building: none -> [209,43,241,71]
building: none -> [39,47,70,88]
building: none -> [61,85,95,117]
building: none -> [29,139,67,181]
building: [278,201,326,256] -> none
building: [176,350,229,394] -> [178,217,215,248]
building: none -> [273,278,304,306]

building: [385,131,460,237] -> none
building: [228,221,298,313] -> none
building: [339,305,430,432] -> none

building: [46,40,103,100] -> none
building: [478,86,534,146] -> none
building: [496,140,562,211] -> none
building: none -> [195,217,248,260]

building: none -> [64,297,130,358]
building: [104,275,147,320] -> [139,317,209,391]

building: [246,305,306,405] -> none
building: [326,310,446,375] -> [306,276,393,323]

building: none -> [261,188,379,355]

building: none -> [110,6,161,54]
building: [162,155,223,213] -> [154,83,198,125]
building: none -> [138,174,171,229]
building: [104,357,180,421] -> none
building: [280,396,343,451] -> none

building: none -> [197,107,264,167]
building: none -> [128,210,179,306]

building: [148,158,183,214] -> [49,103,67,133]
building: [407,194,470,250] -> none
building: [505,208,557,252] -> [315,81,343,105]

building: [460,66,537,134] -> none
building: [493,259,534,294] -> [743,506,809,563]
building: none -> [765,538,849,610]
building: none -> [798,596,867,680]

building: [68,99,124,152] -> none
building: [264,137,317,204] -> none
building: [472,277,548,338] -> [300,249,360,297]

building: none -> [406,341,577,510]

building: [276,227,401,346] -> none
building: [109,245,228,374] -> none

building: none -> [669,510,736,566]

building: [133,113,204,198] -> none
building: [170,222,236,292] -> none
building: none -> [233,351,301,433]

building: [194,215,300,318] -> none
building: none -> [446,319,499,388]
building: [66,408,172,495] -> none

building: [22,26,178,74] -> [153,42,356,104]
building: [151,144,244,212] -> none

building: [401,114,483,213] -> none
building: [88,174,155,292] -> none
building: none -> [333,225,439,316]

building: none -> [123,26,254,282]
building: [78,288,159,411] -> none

**Assignment:**
Repeat back the listing above exactly, including every line.

**Result below:**
building: none -> [209,43,241,71]
building: none -> [39,47,70,88]
building: none -> [61,85,95,117]
building: none -> [29,139,67,181]
building: [278,201,326,256] -> none
building: [176,350,229,394] -> [178,217,215,248]
building: none -> [273,278,304,306]

building: [385,131,460,237] -> none
building: [228,221,298,313] -> none
building: [339,305,430,432] -> none

building: [46,40,103,100] -> none
building: [478,86,534,146] -> none
building: [496,140,562,211] -> none
building: none -> [195,217,248,260]

building: none -> [64,297,130,358]
building: [104,275,147,320] -> [139,317,209,391]

building: [246,305,306,405] -> none
building: [326,310,446,375] -> [306,276,393,323]

building: none -> [261,188,379,355]

building: none -> [110,6,161,54]
building: [162,155,223,213] -> [154,83,198,125]
building: none -> [138,174,171,229]
building: [104,357,180,421] -> none
building: [280,396,343,451] -> none

building: none -> [197,107,264,167]
building: none -> [128,210,179,306]

building: [148,158,183,214] -> [49,103,67,133]
building: [407,194,470,250] -> none
building: [505,208,557,252] -> [315,81,343,105]

building: [460,66,537,134] -> none
building: [493,259,534,294] -> [743,506,809,563]
building: none -> [765,538,849,610]
building: none -> [798,596,867,680]

building: [68,99,124,152] -> none
building: [264,137,317,204] -> none
building: [472,277,548,338] -> [300,249,360,297]

building: none -> [406,341,577,510]

building: [276,227,401,346] -> none
building: [109,245,228,374] -> none

building: none -> [669,510,736,566]

building: [133,113,204,198] -> none
building: [170,222,236,292] -> none
building: none -> [233,351,301,433]

building: [194,215,300,318] -> none
building: none -> [446,319,499,388]
building: [66,408,172,495] -> none

building: [22,26,178,74] -> [153,42,356,104]
building: [151,144,244,212] -> none

building: [401,114,483,213] -> none
building: [88,174,155,292] -> none
building: none -> [333,225,439,316]

building: none -> [123,26,254,282]
building: [78,288,159,411] -> none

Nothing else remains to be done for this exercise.